Exercise —
Nothing but the lines from the one with "IC8: NOR (in" through the last line of the entries below should appear in the copy, please, and no pictures.

Input for this task —
┄┄┄┄┄┄┄┄┄┄┄┄┄┄┄┄┄┄┄┄

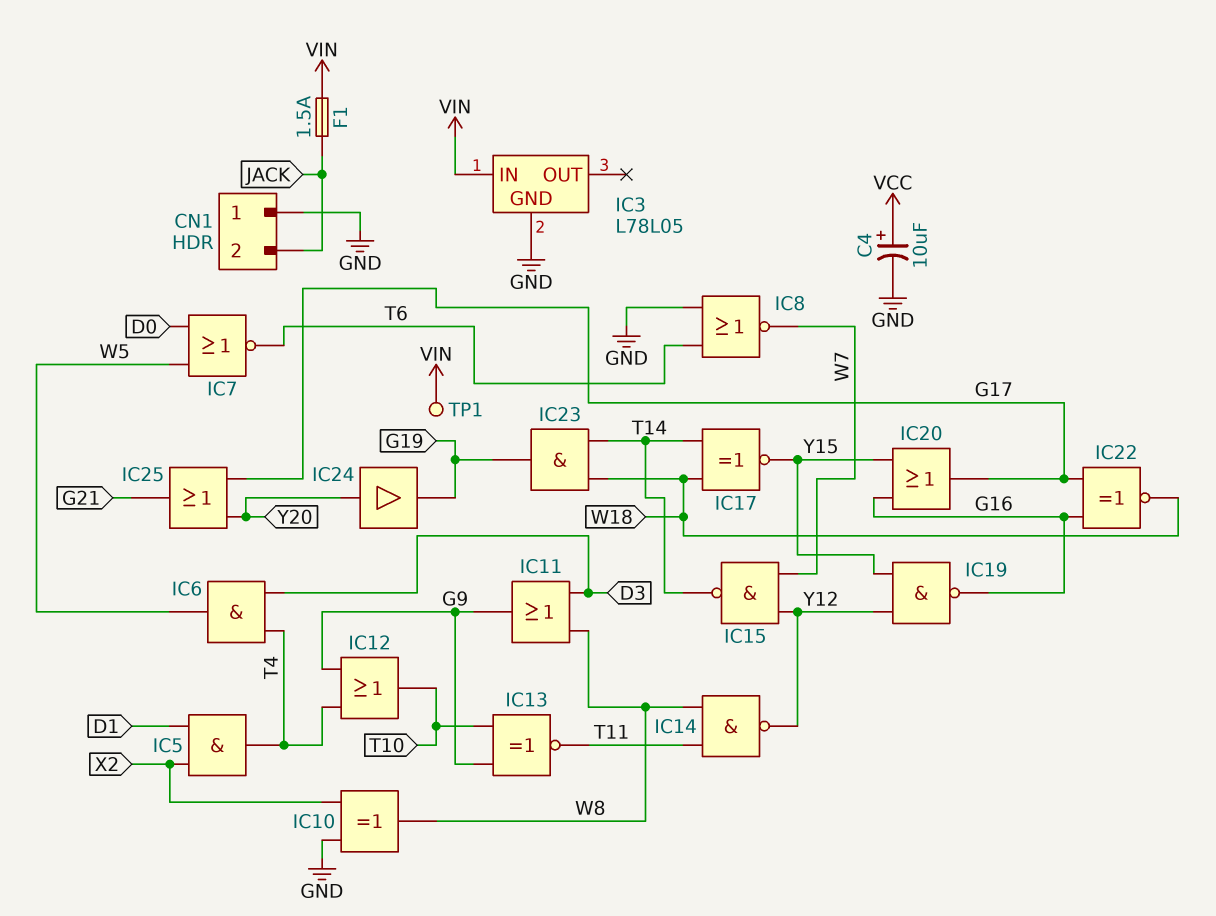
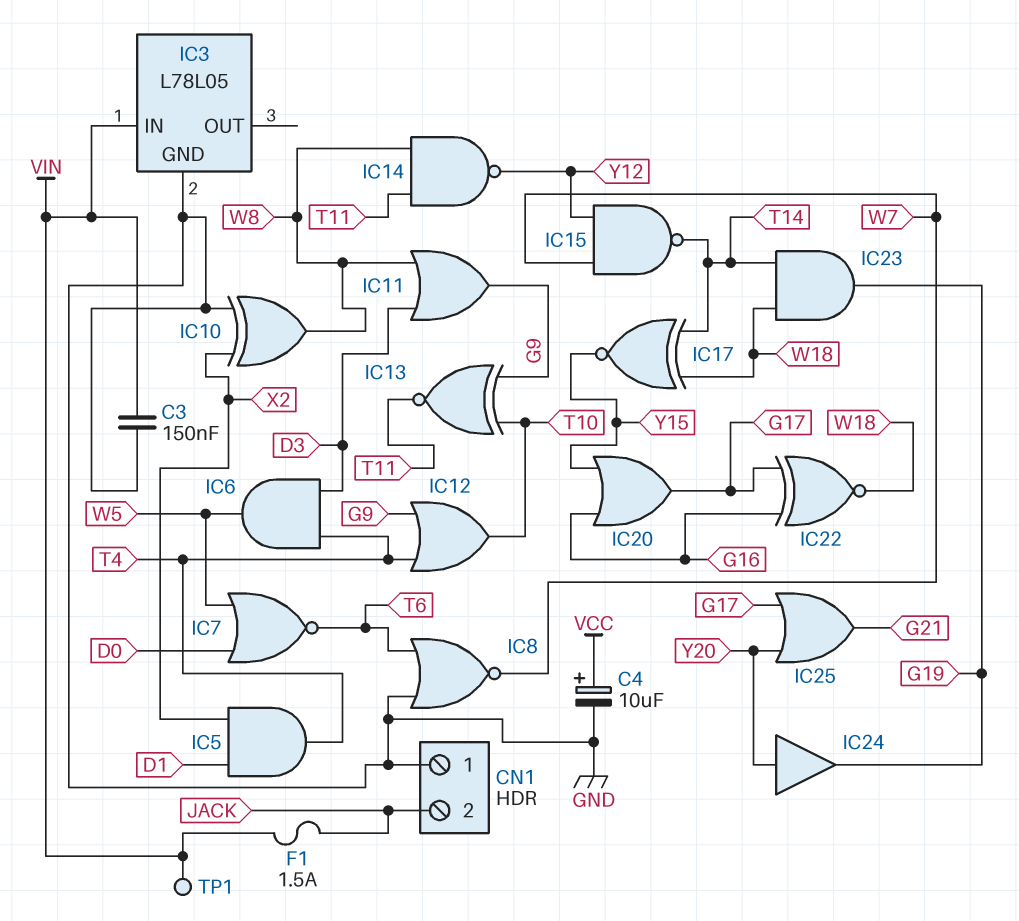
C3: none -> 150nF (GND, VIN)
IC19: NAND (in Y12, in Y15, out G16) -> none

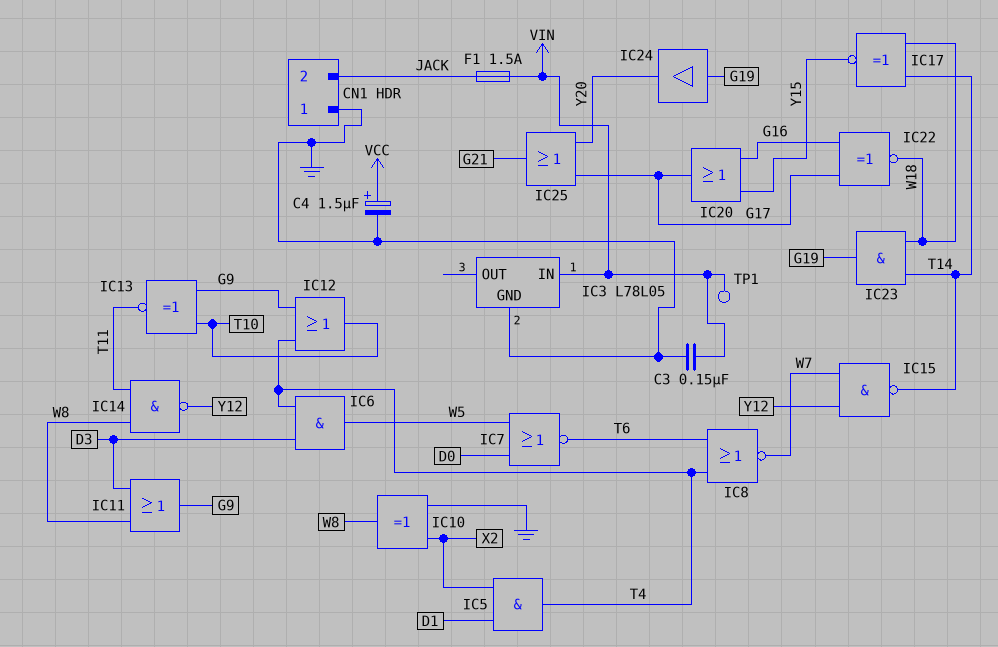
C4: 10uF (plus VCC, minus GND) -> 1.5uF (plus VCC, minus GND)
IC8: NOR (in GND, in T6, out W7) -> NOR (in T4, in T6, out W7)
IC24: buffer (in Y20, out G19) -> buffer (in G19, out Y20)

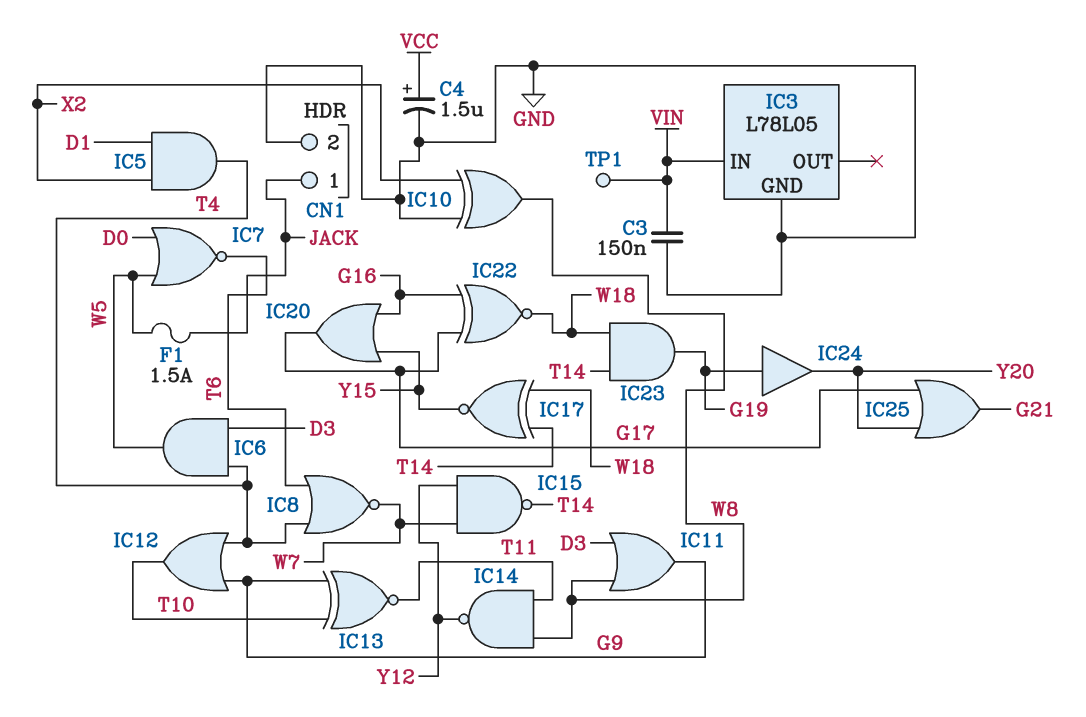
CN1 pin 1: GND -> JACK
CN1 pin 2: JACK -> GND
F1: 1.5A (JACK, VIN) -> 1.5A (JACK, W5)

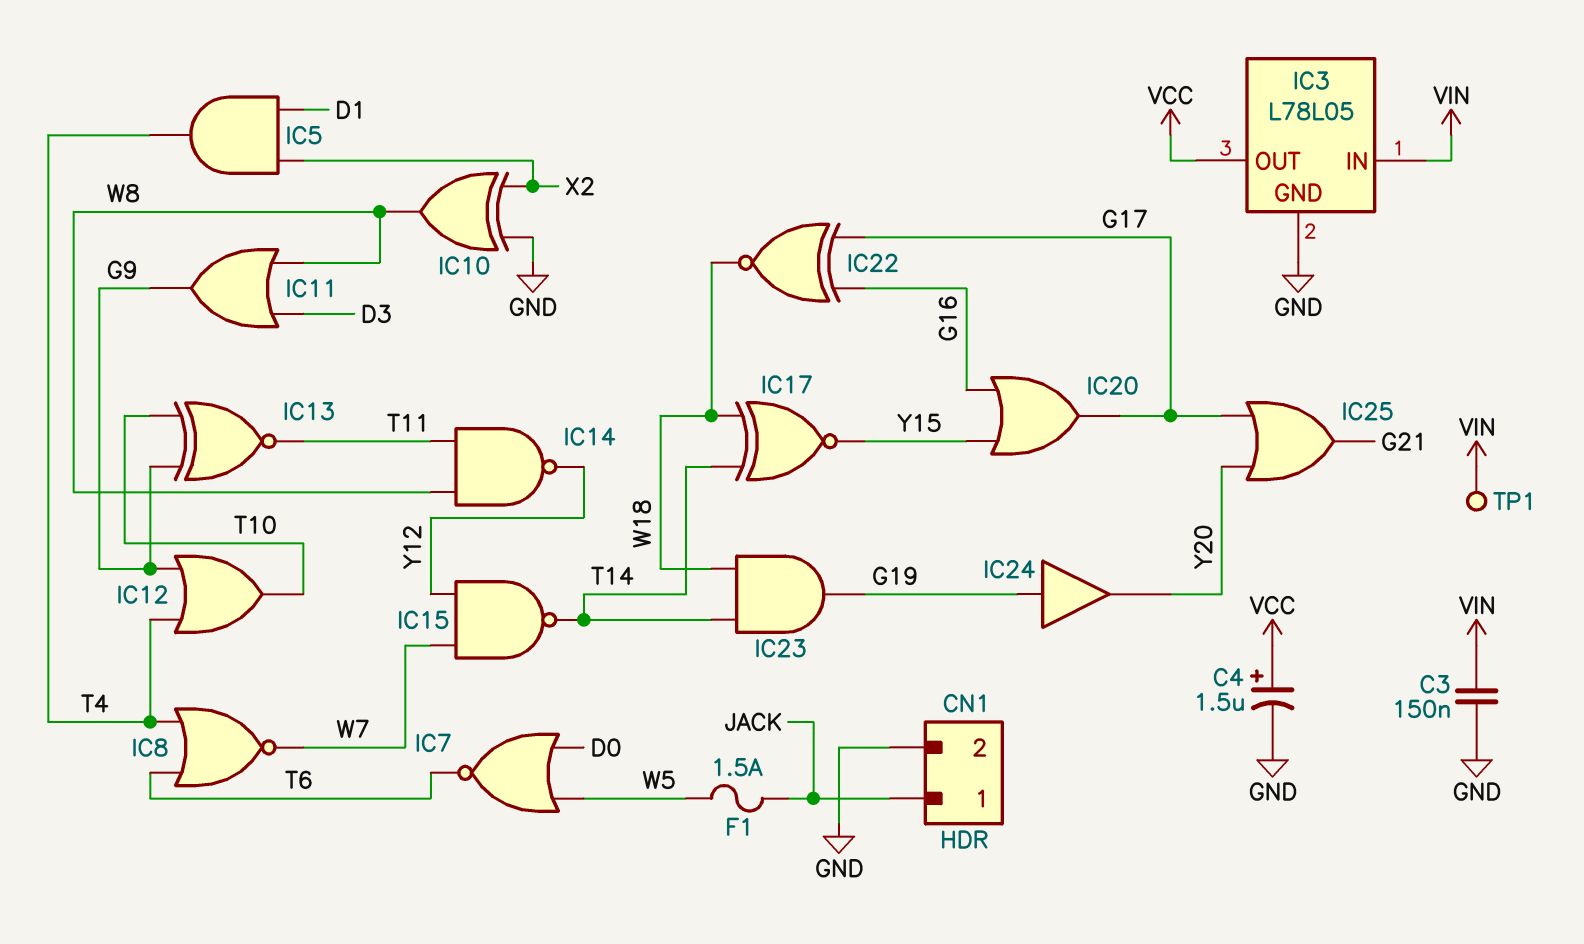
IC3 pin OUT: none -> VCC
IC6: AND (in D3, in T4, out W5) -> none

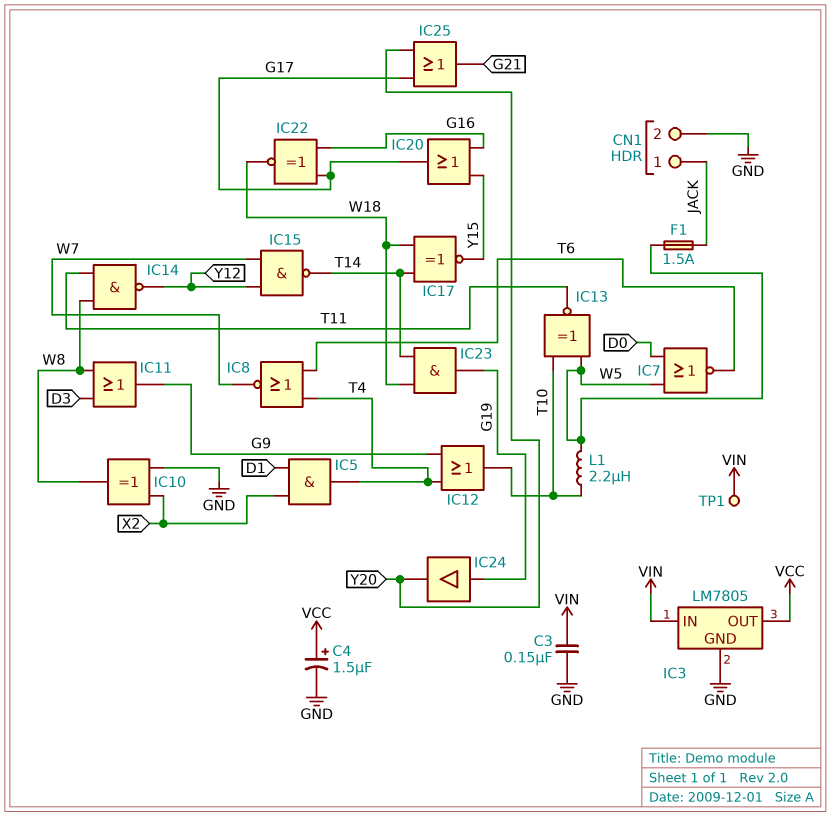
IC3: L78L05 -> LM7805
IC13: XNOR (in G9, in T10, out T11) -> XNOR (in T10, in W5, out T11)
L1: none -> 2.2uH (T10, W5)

┄┄┄┄┄┄┄┄┄┄┄┄┄┄┄┄┄┄┄┄

Expected answer —
IC8: NOR (in GND, in T6, out W7) -> NOR (in T4, in T6, out W7)
IC24: buffer (in Y20, out G19) -> buffer (in G19, out Y20)

CN1 pin 1: GND -> JACK
CN1 pin 2: JACK -> GND
F1: 1.5A (JACK, VIN) -> 1.5A (JACK, W5)

IC3 pin OUT: none -> VCC
IC6: AND (in D3, in T4, out W5) -> none

IC3: L78L05 -> LM7805
IC13: XNOR (in G9, in T10, out T11) -> XNOR (in T10, in W5, out T11)
L1: none -> 2.2uH (T10, W5)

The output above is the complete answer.